◆ **DATA SECTION**:
Begin

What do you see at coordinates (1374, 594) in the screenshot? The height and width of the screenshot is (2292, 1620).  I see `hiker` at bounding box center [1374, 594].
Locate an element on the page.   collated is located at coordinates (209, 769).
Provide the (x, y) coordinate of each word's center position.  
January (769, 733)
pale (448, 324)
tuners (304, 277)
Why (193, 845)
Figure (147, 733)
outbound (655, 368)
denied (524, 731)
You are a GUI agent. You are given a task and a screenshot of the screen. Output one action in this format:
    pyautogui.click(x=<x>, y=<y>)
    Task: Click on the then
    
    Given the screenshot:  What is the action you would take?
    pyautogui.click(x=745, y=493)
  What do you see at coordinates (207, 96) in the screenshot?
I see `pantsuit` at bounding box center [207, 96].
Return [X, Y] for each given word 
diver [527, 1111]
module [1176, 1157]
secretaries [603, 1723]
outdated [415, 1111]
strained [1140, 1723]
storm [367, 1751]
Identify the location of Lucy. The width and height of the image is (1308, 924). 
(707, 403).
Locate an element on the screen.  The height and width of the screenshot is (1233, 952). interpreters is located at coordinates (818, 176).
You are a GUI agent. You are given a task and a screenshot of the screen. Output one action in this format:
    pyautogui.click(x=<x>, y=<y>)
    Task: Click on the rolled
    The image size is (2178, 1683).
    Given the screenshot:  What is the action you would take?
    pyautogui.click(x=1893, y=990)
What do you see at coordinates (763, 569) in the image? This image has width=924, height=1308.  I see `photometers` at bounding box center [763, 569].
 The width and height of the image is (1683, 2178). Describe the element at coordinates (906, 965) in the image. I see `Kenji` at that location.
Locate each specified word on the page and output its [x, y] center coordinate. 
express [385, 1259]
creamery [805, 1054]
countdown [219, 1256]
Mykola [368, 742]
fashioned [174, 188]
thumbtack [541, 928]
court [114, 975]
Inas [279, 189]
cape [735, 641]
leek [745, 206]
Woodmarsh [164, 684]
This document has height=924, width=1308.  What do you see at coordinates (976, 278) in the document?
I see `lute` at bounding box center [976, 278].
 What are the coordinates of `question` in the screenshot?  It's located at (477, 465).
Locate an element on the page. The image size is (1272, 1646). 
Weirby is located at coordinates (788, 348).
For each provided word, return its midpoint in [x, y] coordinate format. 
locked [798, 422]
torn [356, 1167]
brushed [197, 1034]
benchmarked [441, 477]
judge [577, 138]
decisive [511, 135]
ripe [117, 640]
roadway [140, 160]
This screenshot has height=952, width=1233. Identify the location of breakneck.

End

◆ **WHAT TO DO**: Recast everything from the start of the entries above down to the line containing "tuners (304, 277)" as a Markdown table with the columns No. and Text. Give one numbered row per line and leave out blank lines.

◆ **TASK RESULT**:
| No. | Text |
|---|---|
| 1 | What do you see at coordinates (1374, 594) in the screenshot? The height and width of the screenshot is (2292, 1620).  I see `hiker` at bounding box center [1374, 594]. |
| 2 | Locate an element on the page.   collated is located at coordinates (209, 769). |
| 3 | Provide the (x, y) coordinate of each word's center position.   |
| 4 | January (769, 733) |
| 5 | pale (448, 324) |
| 6 | tuners (304, 277) |